| Dataset extract |
::::

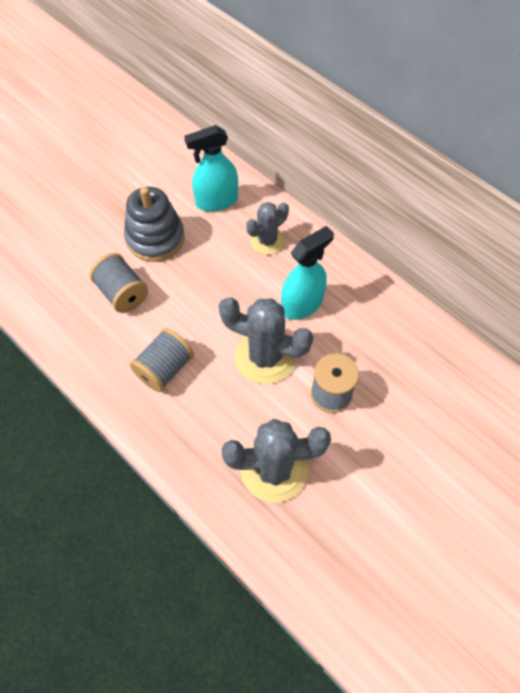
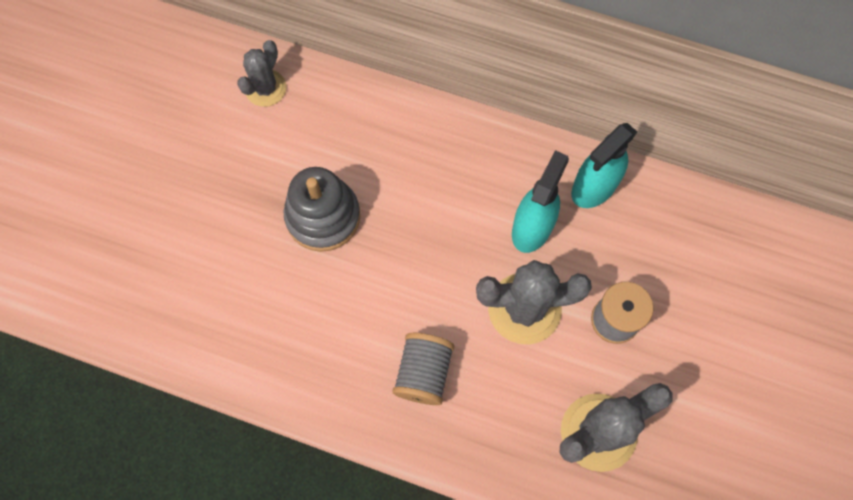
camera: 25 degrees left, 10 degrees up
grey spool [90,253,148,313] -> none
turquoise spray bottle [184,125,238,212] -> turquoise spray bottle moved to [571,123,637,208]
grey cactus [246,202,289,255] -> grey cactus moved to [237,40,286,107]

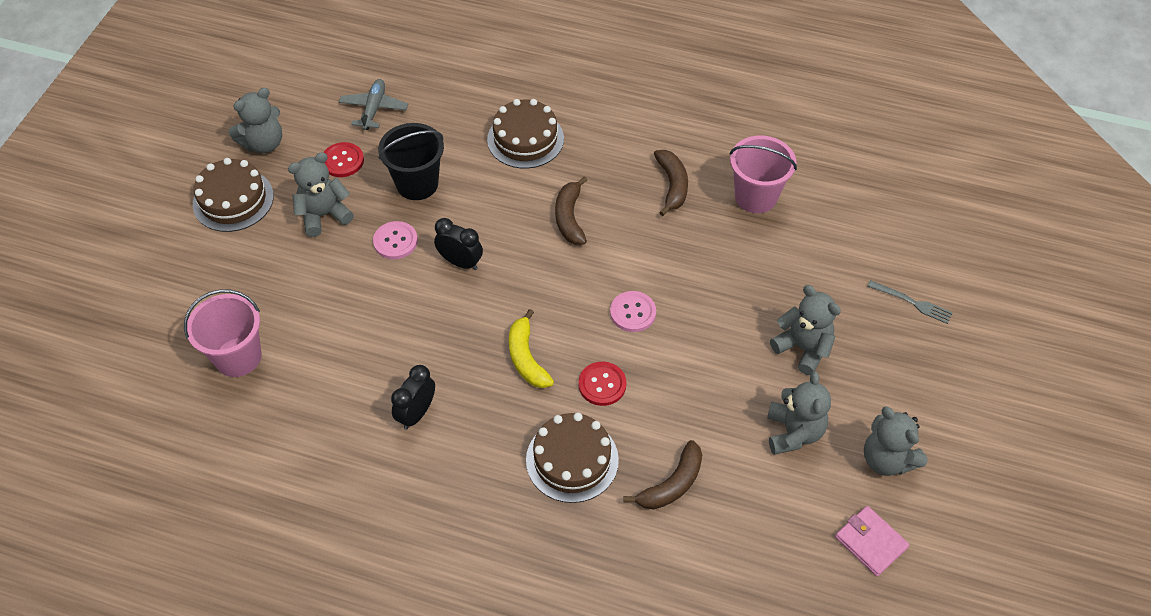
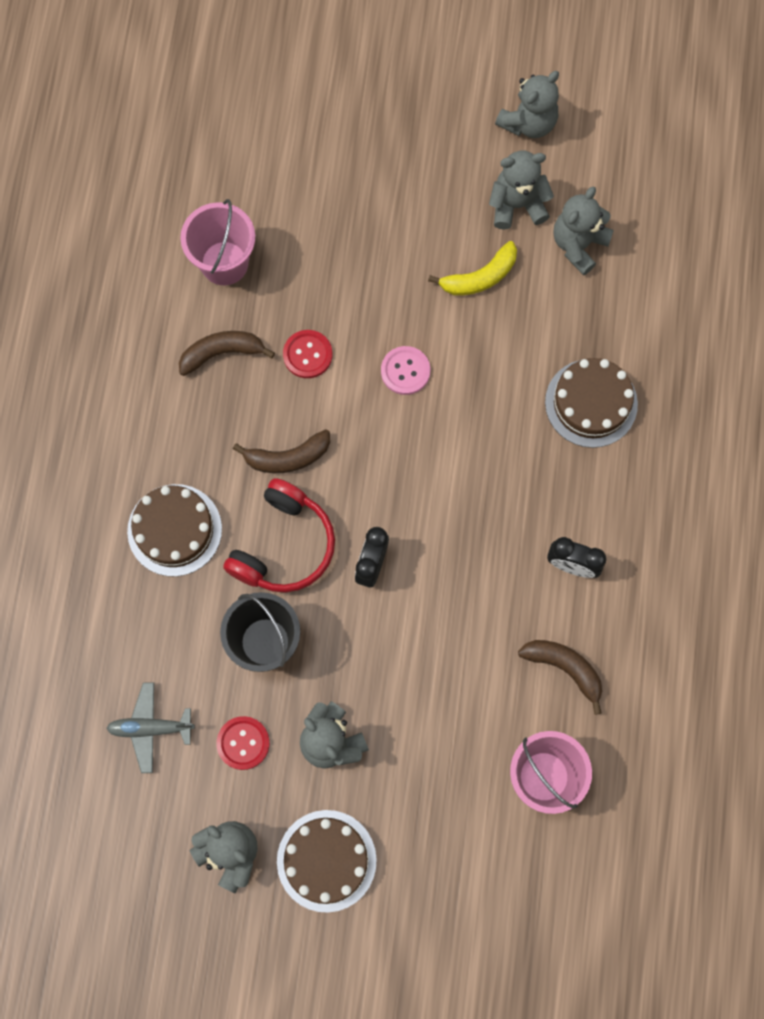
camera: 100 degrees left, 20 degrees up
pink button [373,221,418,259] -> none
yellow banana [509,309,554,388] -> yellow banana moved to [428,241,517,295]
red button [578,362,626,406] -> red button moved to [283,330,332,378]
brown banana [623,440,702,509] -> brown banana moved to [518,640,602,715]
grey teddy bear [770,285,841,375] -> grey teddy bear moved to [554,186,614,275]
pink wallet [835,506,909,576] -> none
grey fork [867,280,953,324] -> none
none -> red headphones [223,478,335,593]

::::

| Task requirements |
With the pictures dropped, write out all of the entries word for word.

| Solution below |
camera: 25 degrees left, 10 degrees up
grey spool [90,253,148,313] -> none
turquoise spray bottle [184,125,238,212] -> turquoise spray bottle moved to [571,123,637,208]
grey cactus [246,202,289,255] -> grey cactus moved to [237,40,286,107]

camera: 100 degrees left, 20 degrees up
pink button [373,221,418,259] -> none
yellow banana [509,309,554,388] -> yellow banana moved to [428,241,517,295]
red button [578,362,626,406] -> red button moved to [283,330,332,378]
brown banana [623,440,702,509] -> brown banana moved to [518,640,602,715]
grey teddy bear [770,285,841,375] -> grey teddy bear moved to [554,186,614,275]
pink wallet [835,506,909,576] -> none
grey fork [867,280,953,324] -> none
none -> red headphones [223,478,335,593]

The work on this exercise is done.